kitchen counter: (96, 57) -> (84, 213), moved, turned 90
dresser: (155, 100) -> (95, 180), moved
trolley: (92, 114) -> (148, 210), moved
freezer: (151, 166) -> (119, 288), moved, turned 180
...
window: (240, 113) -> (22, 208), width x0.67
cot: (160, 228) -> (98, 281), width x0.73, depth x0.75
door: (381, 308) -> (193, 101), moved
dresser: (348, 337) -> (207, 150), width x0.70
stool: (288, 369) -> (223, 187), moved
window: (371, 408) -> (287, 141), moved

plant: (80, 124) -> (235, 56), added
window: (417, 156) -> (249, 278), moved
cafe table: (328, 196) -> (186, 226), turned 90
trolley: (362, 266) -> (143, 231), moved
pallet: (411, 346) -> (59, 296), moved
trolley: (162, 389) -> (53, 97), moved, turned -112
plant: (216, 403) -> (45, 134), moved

Action item
Among the entries above, the line containing "trolley: (92, 114) -> (148, 210), moved", the line containing "freezer: (151, 166)", and all lines between them are to be restated word for word; nothing else belongs in the reply.

Result for this task
trolley: (92, 114) -> (148, 210), moved
freezer: (151, 166) -> (119, 288), moved, turned 180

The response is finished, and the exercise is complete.